* **WORK REQUIRED**: Give back exactly the first lines of the entries below, through the line with "Q3: PMOS BSS84".

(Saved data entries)
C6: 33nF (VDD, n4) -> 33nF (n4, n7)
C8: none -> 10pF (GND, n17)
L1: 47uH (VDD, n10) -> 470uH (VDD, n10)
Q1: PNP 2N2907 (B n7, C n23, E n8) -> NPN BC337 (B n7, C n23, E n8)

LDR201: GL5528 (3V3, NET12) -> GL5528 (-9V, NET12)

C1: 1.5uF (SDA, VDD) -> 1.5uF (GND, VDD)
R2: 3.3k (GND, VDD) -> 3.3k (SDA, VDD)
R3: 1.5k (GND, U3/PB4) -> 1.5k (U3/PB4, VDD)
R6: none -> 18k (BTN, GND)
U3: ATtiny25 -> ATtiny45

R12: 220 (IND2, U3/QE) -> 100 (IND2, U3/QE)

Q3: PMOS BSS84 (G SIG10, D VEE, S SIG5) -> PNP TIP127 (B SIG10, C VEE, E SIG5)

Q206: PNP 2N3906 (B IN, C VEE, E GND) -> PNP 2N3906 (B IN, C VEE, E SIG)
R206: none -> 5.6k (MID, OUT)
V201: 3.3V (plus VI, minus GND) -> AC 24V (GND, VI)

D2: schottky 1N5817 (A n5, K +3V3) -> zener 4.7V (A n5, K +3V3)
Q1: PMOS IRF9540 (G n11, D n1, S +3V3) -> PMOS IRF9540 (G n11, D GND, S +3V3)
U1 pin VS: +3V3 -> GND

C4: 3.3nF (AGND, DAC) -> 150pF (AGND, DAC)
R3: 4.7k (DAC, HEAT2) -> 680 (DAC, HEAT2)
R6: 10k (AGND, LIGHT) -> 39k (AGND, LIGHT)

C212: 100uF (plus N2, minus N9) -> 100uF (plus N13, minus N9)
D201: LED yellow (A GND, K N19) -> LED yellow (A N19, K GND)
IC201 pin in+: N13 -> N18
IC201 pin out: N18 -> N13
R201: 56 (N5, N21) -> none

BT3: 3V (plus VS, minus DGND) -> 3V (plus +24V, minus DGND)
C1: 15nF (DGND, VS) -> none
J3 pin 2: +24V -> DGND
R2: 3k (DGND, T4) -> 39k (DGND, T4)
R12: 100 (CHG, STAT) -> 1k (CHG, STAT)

* **RESPONSE TO THIS EXERCISE**:
C6: 33nF (VDD, n4) -> 33nF (n4, n7)
C8: none -> 10pF (GND, n17)
L1: 47uH (VDD, n10) -> 470uH (VDD, n10)
Q1: PNP 2N2907 (B n7, C n23, E n8) -> NPN BC337 (B n7, C n23, E n8)

LDR201: GL5528 (3V3, NET12) -> GL5528 (-9V, NET12)

C1: 1.5uF (SDA, VDD) -> 1.5uF (GND, VDD)
R2: 3.3k (GND, VDD) -> 3.3k (SDA, VDD)
R3: 1.5k (GND, U3/PB4) -> 1.5k (U3/PB4, VDD)
R6: none -> 18k (BTN, GND)
U3: ATtiny25 -> ATtiny45

R12: 220 (IND2, U3/QE) -> 100 (IND2, U3/QE)

Q3: PMOS BSS84 (G SIG10, D VEE, S SIG5) -> PNP TIP127 (B SIG10, C VEE, E SIG5)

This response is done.